**What this task involves:** Quote the lines below exactly, from the one that holds "(582, 304) = (393, 192): blue" through the final line of the records, and only those.

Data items
● ● ●
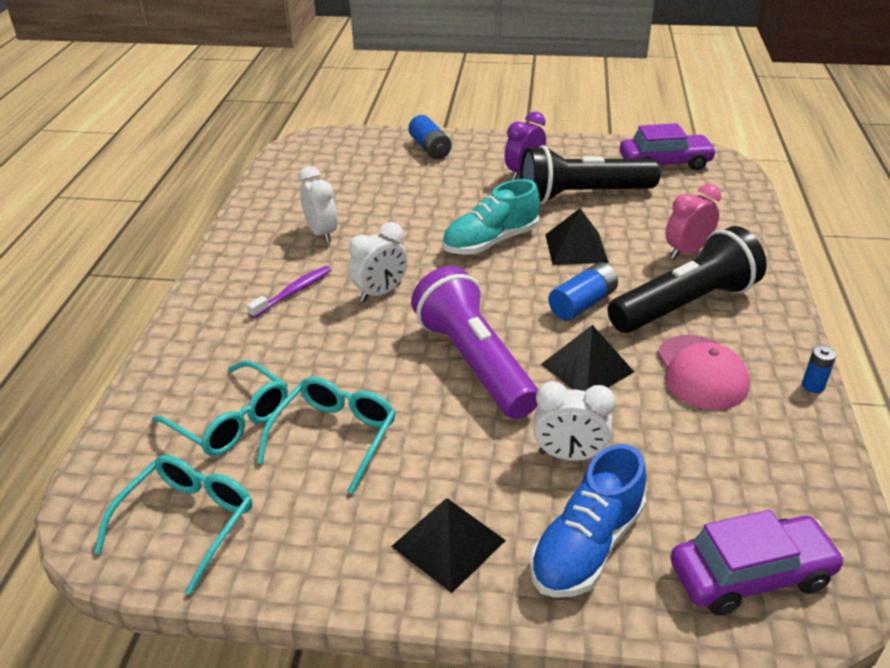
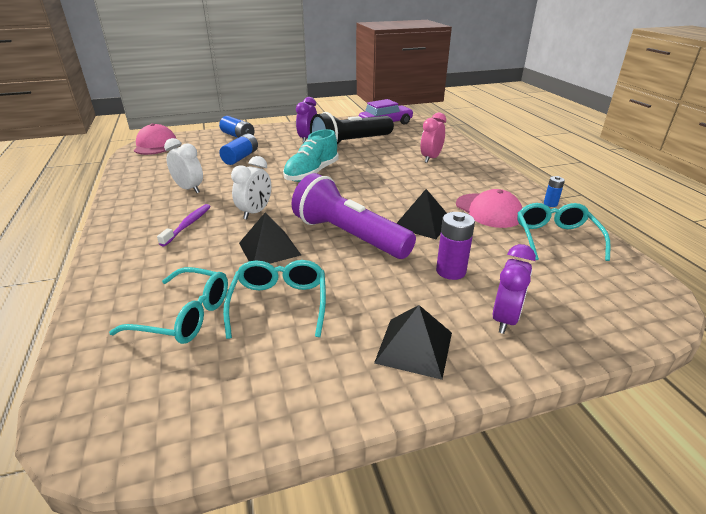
camera: 25 degrees left, 5 degrees down
(187, 522) = (187, 402): turquoise glasses -> turquoise glasses (555, 238)
(317, 145) = (155, 145): none -> pink cap
(569, 455) = (451, 271): white clock -> purple battery
(576, 248) = (367, 167): black pyramid -> black pyramid (269, 249)
(582, 304) = (393, 192): blue battery -> blue battery (240, 157)
(586, 546) = (505, 319): blue shoe -> purple clock
(685, 305) = (451, 182): black flashlight -> none
(750, 575) = (609, 304): purple car -> none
● ● ●
**Written response:**
(582, 304) = (393, 192): blue battery -> blue battery (240, 157)
(586, 546) = (505, 319): blue shoe -> purple clock
(685, 305) = (451, 182): black flashlight -> none
(750, 575) = (609, 304): purple car -> none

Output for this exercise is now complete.